(Extracted data entries)

* * *

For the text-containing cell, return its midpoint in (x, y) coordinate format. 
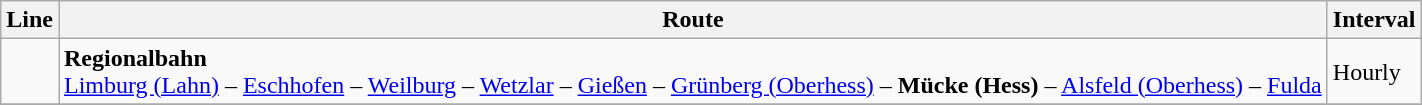
Interval (1374, 20)
Route (692, 20)
RegionalbahnLimburg (Lahn) – Eschhofen – Weilburg – Wetzlar – Gießen – Grünberg (Oberhess) – Mücke (Hess) – Alsfeld (Oberhess) – Fulda (692, 72)
Line (30, 20)
Hourly (1374, 72)
Pinpoint the cell where the given text exists, returning its (X, Y) midpoint coordinate. 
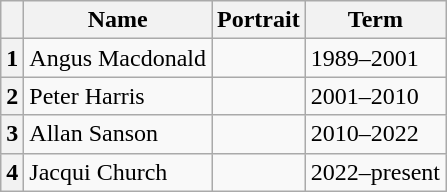
2 (12, 96)
Portrait (259, 20)
2001–2010 (375, 96)
Angus Macdonald (118, 58)
2022–present (375, 172)
Name (118, 20)
1989–2001 (375, 58)
2010–2022 (375, 134)
Jacqui Church (118, 172)
1 (12, 58)
4 (12, 172)
3 (12, 134)
Term (375, 20)
Peter Harris (118, 96)
Allan Sanson (118, 134)
Find where the given text appears and provide that cell's center as [X, Y] coordinate. 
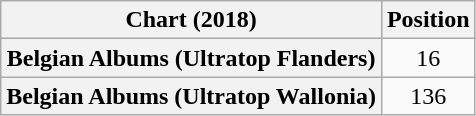
Belgian Albums (Ultratop Wallonia) [192, 96]
136 [428, 96]
Belgian Albums (Ultratop Flanders) [192, 58]
16 [428, 58]
Position [428, 20]
Chart (2018) [192, 20]
Output the [x, y] coordinate of the center of the cell containing the given text.  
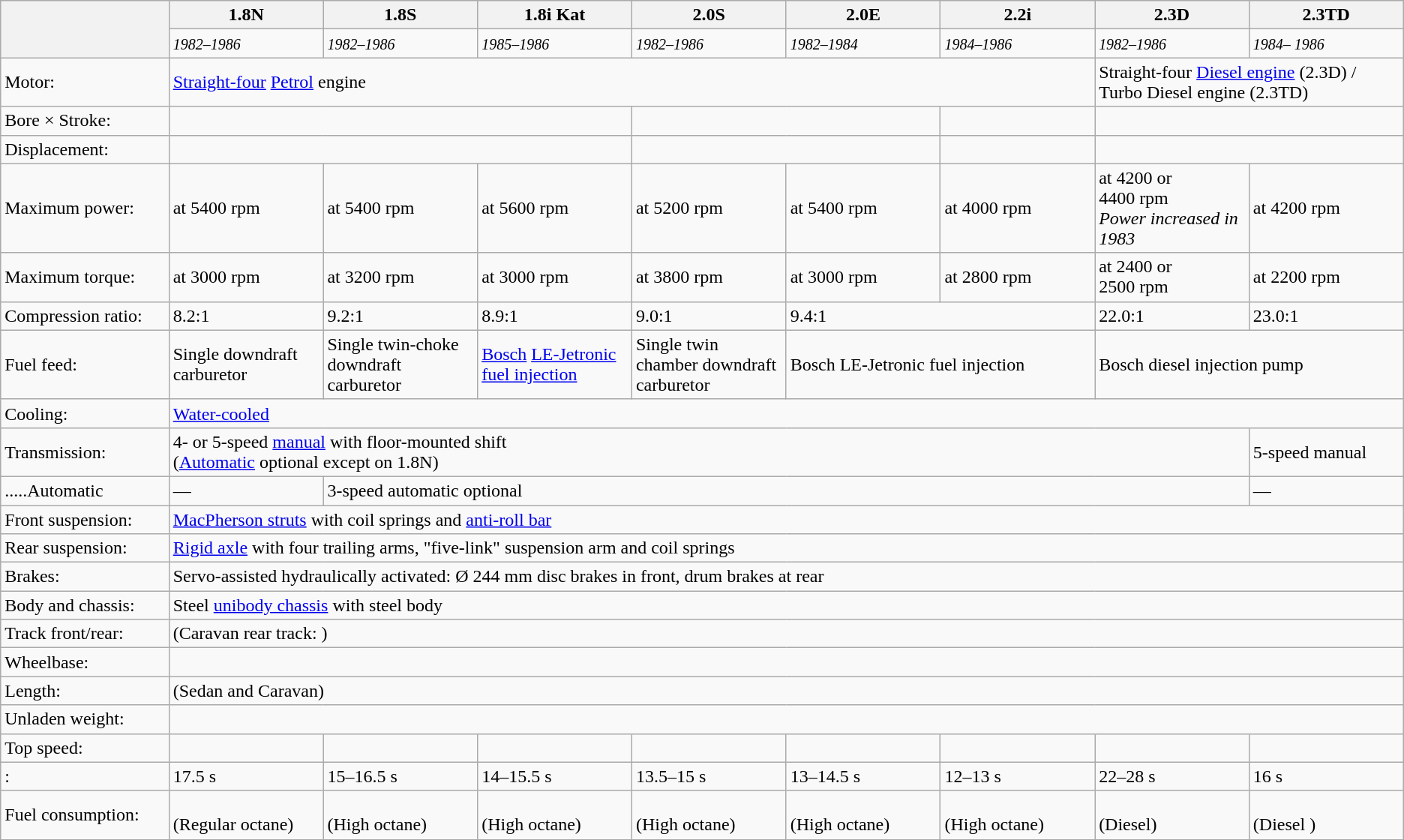
3-speed automatic optional [786, 490]
2.0S [709, 15]
Maximum power: [85, 208]
at 3800 rpm [709, 278]
: [85, 776]
22–28 s [1172, 776]
16 s [1326, 776]
9.4:1 [940, 316]
1.8N [246, 15]
at 5600 rpm [555, 208]
Transmission: [85, 452]
9.2:1 [400, 316]
Track front/rear: [85, 634]
at 2400 or 2500 rpm [1172, 278]
1982–1984 [863, 44]
Steel unibody chassis with steel body [786, 605]
Front suspension: [85, 520]
Fuel feed: [85, 364]
13–14.5 s [863, 776]
2.2i [1018, 15]
8.2:1 [246, 316]
at 4000 rpm [1018, 208]
Wheelbase: [85, 662]
Fuel consumption: [85, 814]
13.5–15 s [709, 776]
Servo-assisted hydraulically activated: Ø 244 mm disc brakes in front, drum brakes at rear [786, 577]
Single downdraft carburetor [246, 364]
MacPherson struts with coil springs and anti-roll bar [786, 520]
1984– 1986 [1326, 44]
Bosch diesel injection pump [1250, 364]
Water-cooled [786, 413]
15–16.5 s [400, 776]
Rear suspension: [85, 548]
22.0:1 [1172, 316]
(Diesel) [1172, 814]
4- or 5-speed manual with floor-mounted shift(Automatic optional except on 1.8N) [709, 452]
Single twin chamber downdraft carburetor [709, 364]
12–13 s [1018, 776]
at 4200 rpm [1326, 208]
23.0:1 [1326, 316]
1984–1986 [1018, 44]
Straight-four Diesel engine (2.3D) / Turbo Diesel engine (2.3TD) [1250, 82]
Displacement: [85, 149]
Compression ratio: [85, 316]
8.9:1 [555, 316]
Unladen weight: [85, 719]
.....Automatic [85, 490]
Motor: [85, 82]
Length: [85, 691]
2.3TD [1326, 15]
(Diesel ) [1326, 814]
2.0E [863, 15]
Body and chassis: [85, 605]
1.8i Kat [555, 15]
Straight-four Petrol engine [632, 82]
Maximum torque: [85, 278]
2.3D [1172, 15]
5-speed manual [1326, 452]
Cooling: [85, 413]
at 4200 or 4400 rpmPower increased in 1983 [1172, 208]
9.0:1 [709, 316]
at 2200 rpm [1326, 278]
1985–1986 [555, 44]
at 2800 rpm [1018, 278]
Top speed: [85, 748]
at 5200 rpm [709, 208]
Single twin-choke downdraft carburetor [400, 364]
Bore × Stroke: [85, 121]
14–15.5 s [555, 776]
(Regular octane) [246, 814]
1.8S [400, 15]
(Sedan and Caravan) [786, 691]
at 3200 rpm [400, 278]
17.5 s [246, 776]
(Caravan rear track: ) [786, 634]
Brakes: [85, 577]
Rigid axle with four trailing arms, "five-link" suspension arm and coil springs [786, 548]
Scan for the cell matching the given text and deliver its (X, Y) coordinate at center. 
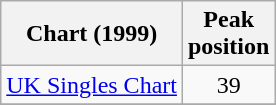
39 (228, 85)
Chart (1999) (92, 34)
UK Singles Chart (92, 85)
Peakposition (228, 34)
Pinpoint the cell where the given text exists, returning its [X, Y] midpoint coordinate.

* * *

Problem to work on: Rewrite every line of the records with "coordinate" changed to "location" wherever it occurs, keeping all else the same. Leave the pictures out.

Written answer:
For the text-containing cell, return its midpoint in (x, y) location format. 
Interval (1374, 20)
Route (692, 20)
RegionalbahnLimburg (Lahn) – Eschhofen – Weilburg – Wetzlar – Gießen – Grünberg (Oberhess) – Mücke (Hess) – Alsfeld (Oberhess) – Fulda (692, 72)
Line (30, 20)
Hourly (1374, 72)
Pinpoint the cell where the given text exists, returning its (X, Y) midpoint location. 
2 (12, 96)
Portrait (259, 20)
2001–2010 (375, 96)
Angus Macdonald (118, 58)
2022–present (375, 172)
Name (118, 20)
1989–2001 (375, 58)
2010–2022 (375, 134)
Jacqui Church (118, 172)
1 (12, 58)
4 (12, 172)
3 (12, 134)
Term (375, 20)
Peter Harris (118, 96)
Allan Sanson (118, 134)
Find where the given text appears and provide that cell's center as [X, Y] location. 
Belgian Albums (Ultratop Wallonia) [192, 96]
136 [428, 96]
Belgian Albums (Ultratop Flanders) [192, 58]
16 [428, 58]
Position [428, 20]
Chart (2018) [192, 20]
Output the [x, y] location of the center of the cell containing the given text.  
3-speed automatic optional [786, 490]
2.0S [709, 15]
Maximum power: [85, 208]
at 3800 rpm [709, 278]
: [85, 776]
22–28 s [1172, 776]
16 s [1326, 776]
9.4:1 [940, 316]
1.8N [246, 15]
at 5600 rpm [555, 208]
Transmission: [85, 452]
9.2:1 [400, 316]
Track front/rear: [85, 634]
at 2400 or 2500 rpm [1172, 278]
1982–1984 [863, 44]
Steel unibody chassis with steel body [786, 605]
Front suspension: [85, 520]
Fuel feed: [85, 364]
13–14.5 s [863, 776]
2.2i [1018, 15]
8.2:1 [246, 316]
at 4000 rpm [1018, 208]
Wheelbase: [85, 662]
Fuel consumption: [85, 814]
13.5–15 s [709, 776]
Servo-assisted hydraulically activated: Ø 244 mm disc brakes in front, drum brakes at rear [786, 577]
Single downdraft carburetor [246, 364]
MacPherson struts with coil springs and anti-roll bar [786, 520]
1984– 1986 [1326, 44]
Bosch diesel injection pump [1250, 364]
Water-cooled [786, 413]
15–16.5 s [400, 776]
Rear suspension: [85, 548]
22.0:1 [1172, 316]
(Diesel) [1172, 814]
4- or 5-speed manual with floor-mounted shift(Automatic optional except on 1.8N) [709, 452]
Single twin chamber downdraft carburetor [709, 364]
12–13 s [1018, 776]
at 4200 rpm [1326, 208]
23.0:1 [1326, 316]
1984–1986 [1018, 44]
Straight-four Diesel engine (2.3D) / Turbo Diesel engine (2.3TD) [1250, 82]
Displacement: [85, 149]
Compression ratio: [85, 316]
8.9:1 [555, 316]
Unladen weight: [85, 719]
.....Automatic [85, 490]
Motor: [85, 82]
Length: [85, 691]
2.3TD [1326, 15]
(Diesel ) [1326, 814]
2.0E [863, 15]
Body and chassis: [85, 605]
1.8i Kat [555, 15]
Straight-four Petrol engine [632, 82]
Maximum torque: [85, 278]
2.3D [1172, 15]
5-speed manual [1326, 452]
Cooling: [85, 413]
at 4200 or 4400 rpmPower increased in 1983 [1172, 208]
9.0:1 [709, 316]
at 2200 rpm [1326, 278]
1985–1986 [555, 44]
at 2800 rpm [1018, 278]
Top speed: [85, 748]
at 5200 rpm [709, 208]
Single twin-choke downdraft carburetor [400, 364]
Bore × Stroke: [85, 121]
14–15.5 s [555, 776]
(Regular octane) [246, 814]
1.8S [400, 15]
(Sedan and Caravan) [786, 691]
at 3200 rpm [400, 278]
17.5 s [246, 776]
(Caravan rear track: ) [786, 634]
Brakes: [85, 577]
Rigid axle with four trailing arms, "five-link" suspension arm and coil springs [786, 548]
Scan for the cell matching the given text and deliver its (X, Y) location at center. 
39 (228, 85)
Chart (1999) (92, 34)
UK Singles Chart (92, 85)
Peakposition (228, 34)
Pinpoint the cell where the given text exists, returning its [X, Y] midpoint location.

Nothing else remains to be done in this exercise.